EXERCISE BRIEF |
Each entry should be transcribed exactly as written, and any picture left out.

DATA LISTING |
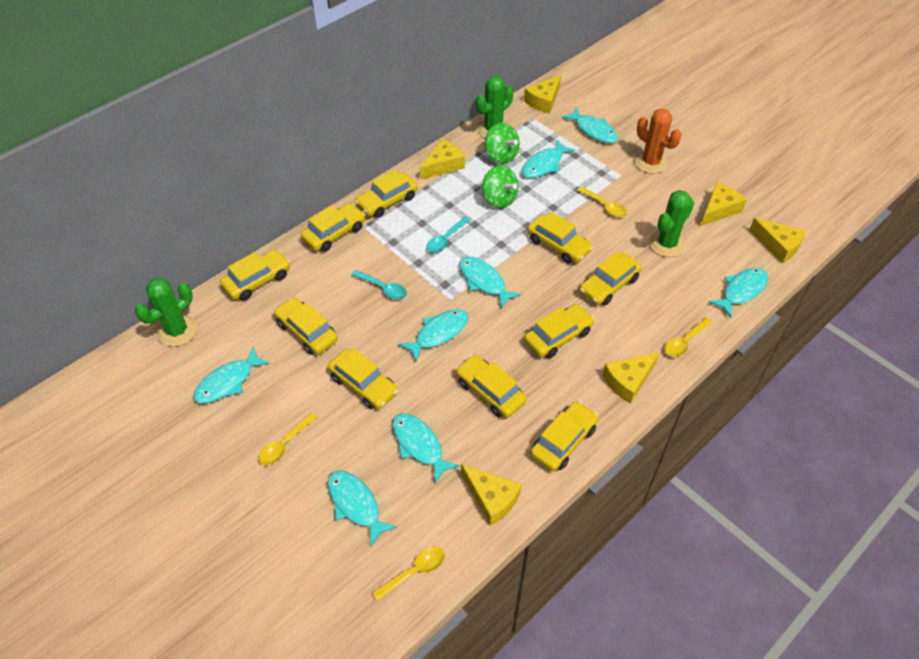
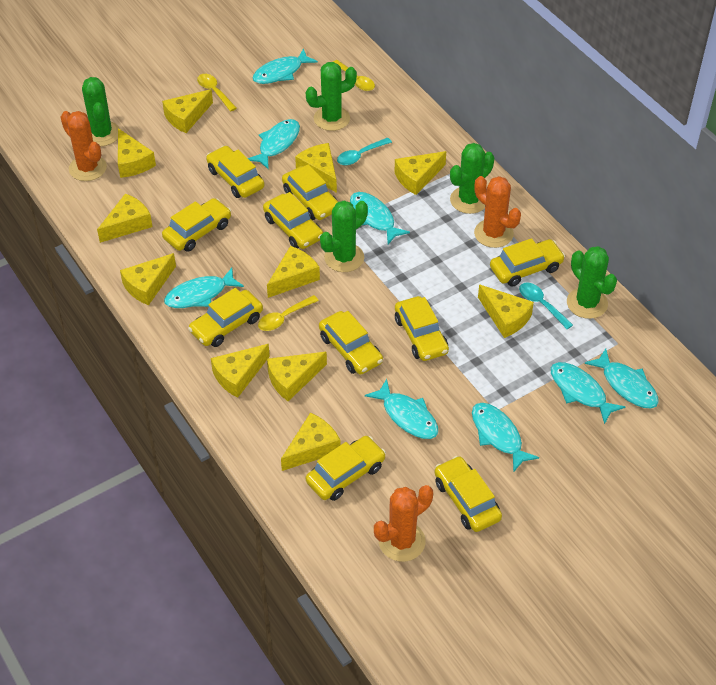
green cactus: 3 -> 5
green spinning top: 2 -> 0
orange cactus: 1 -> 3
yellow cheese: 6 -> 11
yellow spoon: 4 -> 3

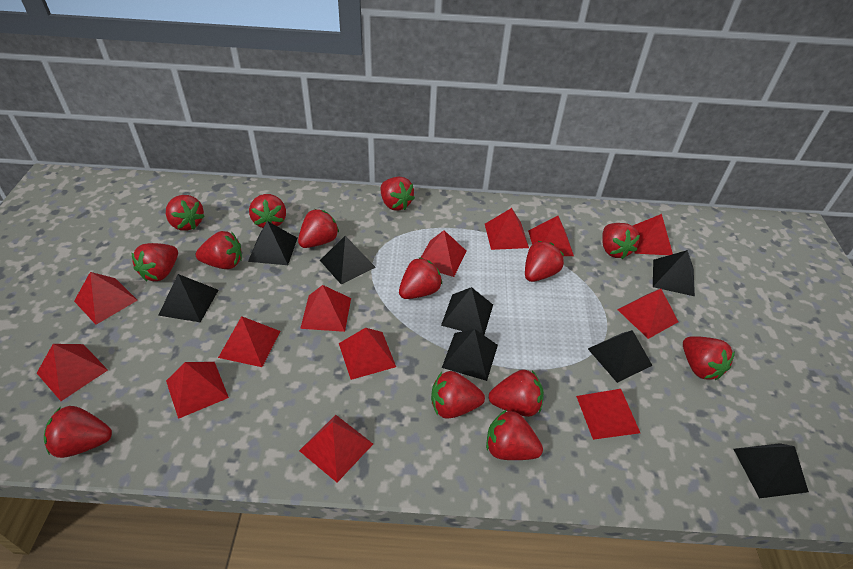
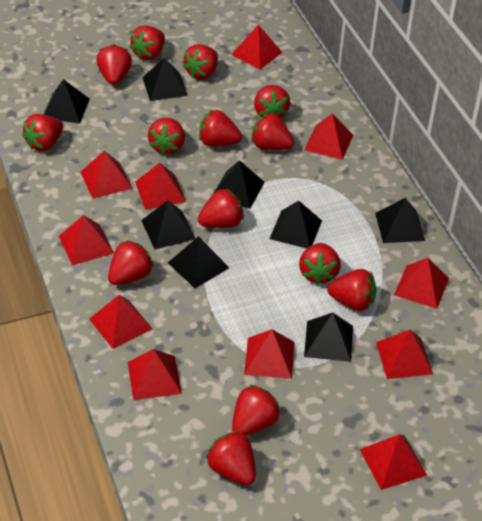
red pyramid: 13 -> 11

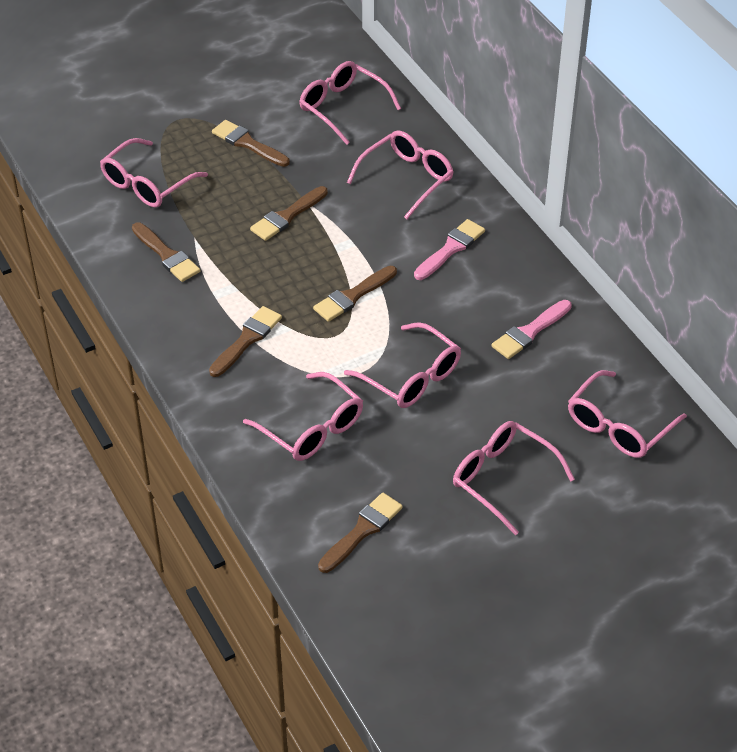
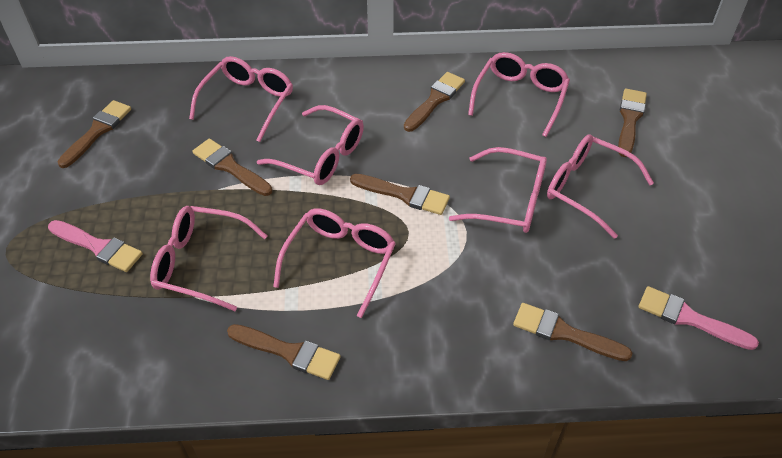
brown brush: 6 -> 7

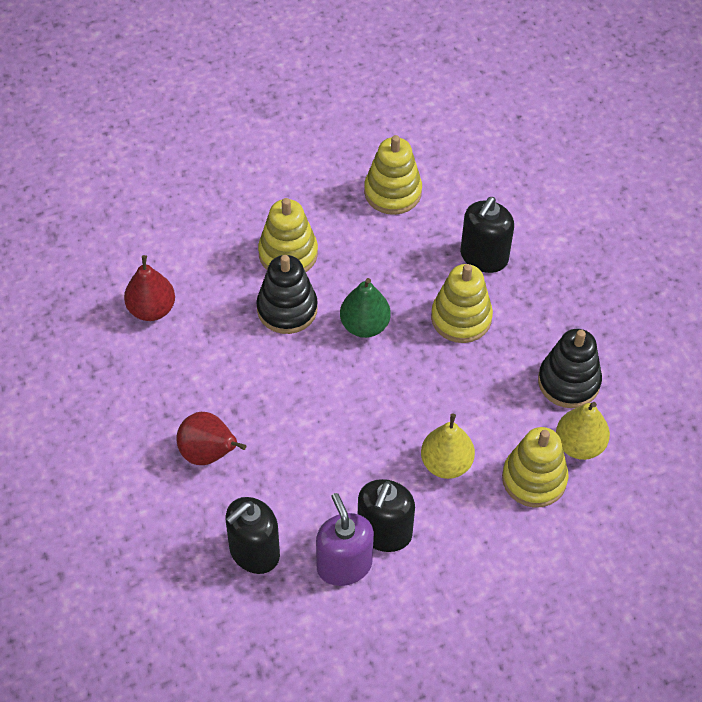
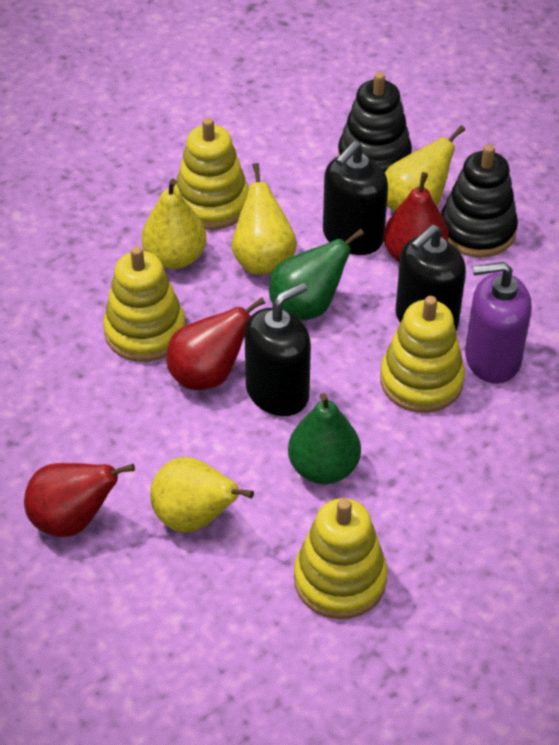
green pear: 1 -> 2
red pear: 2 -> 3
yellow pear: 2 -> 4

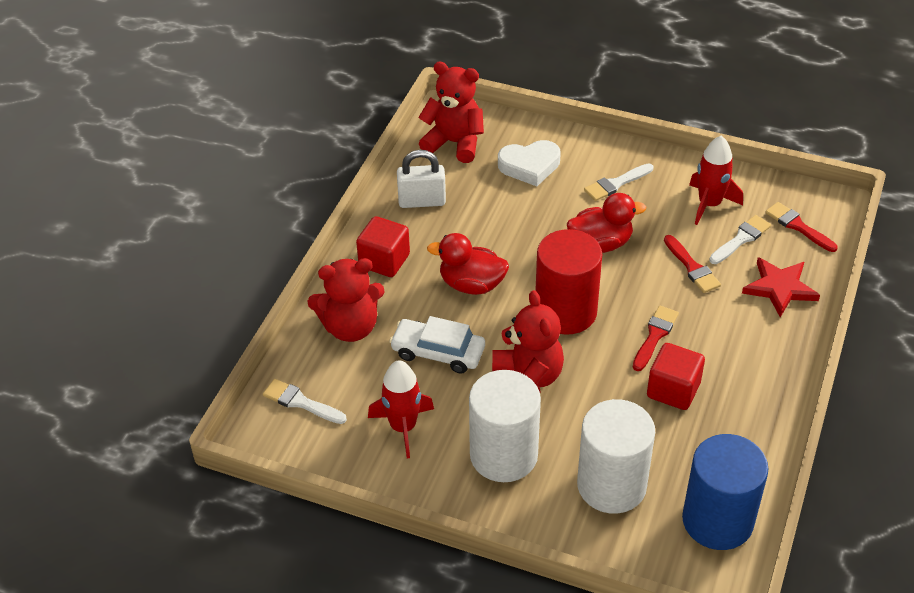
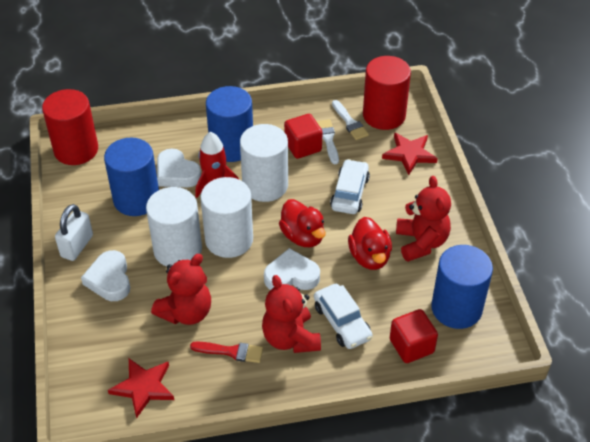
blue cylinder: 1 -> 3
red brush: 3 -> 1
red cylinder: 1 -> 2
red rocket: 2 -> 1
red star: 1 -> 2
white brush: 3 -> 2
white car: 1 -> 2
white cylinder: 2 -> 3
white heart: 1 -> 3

OUTPUT FOR THIS EXERCISE |
green cactus: 3 -> 5
green spinning top: 2 -> 0
orange cactus: 1 -> 3
yellow cheese: 6 -> 11
yellow spoon: 4 -> 3

red pyramid: 13 -> 11

brown brush: 6 -> 7

green pear: 1 -> 2
red pear: 2 -> 3
yellow pear: 2 -> 4

blue cylinder: 1 -> 3
red brush: 3 -> 1
red cylinder: 1 -> 2
red rocket: 2 -> 1
red star: 1 -> 2
white brush: 3 -> 2
white car: 1 -> 2
white cylinder: 2 -> 3
white heart: 1 -> 3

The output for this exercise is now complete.